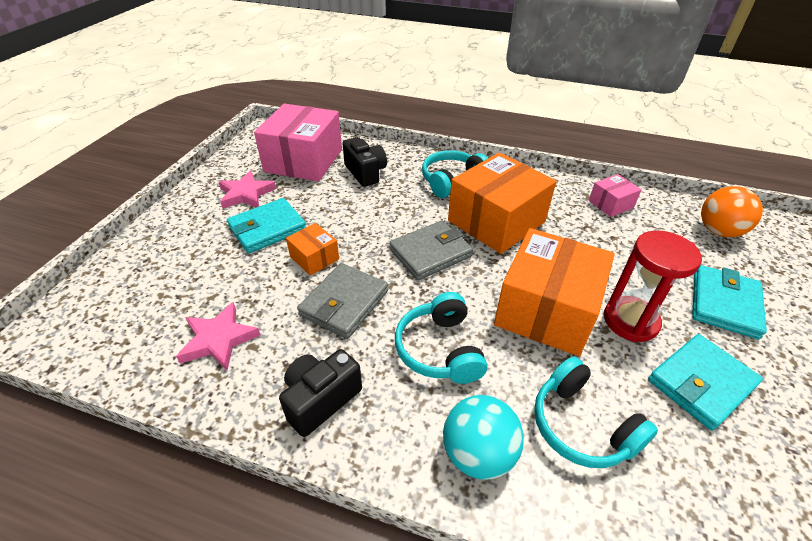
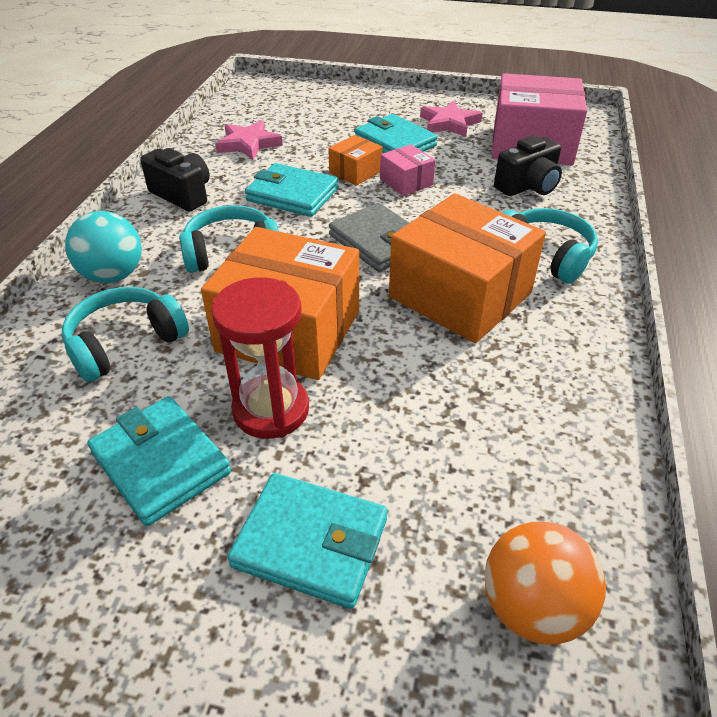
camera: 85 degrees right, 0 degrees up
(344, 303) = (292, 195): grey wallet -> turquoise wallet
(610, 204) = (561, 434): pink box -> pink box (406, 182)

§ **TASK DETAILS**
Would you output the listing above verbatim, without its pictures?

§ **RESPONSE BELOW**
camera: 85 degrees right, 0 degrees up
(344, 303) = (292, 195): grey wallet -> turquoise wallet
(610, 204) = (561, 434): pink box -> pink box (406, 182)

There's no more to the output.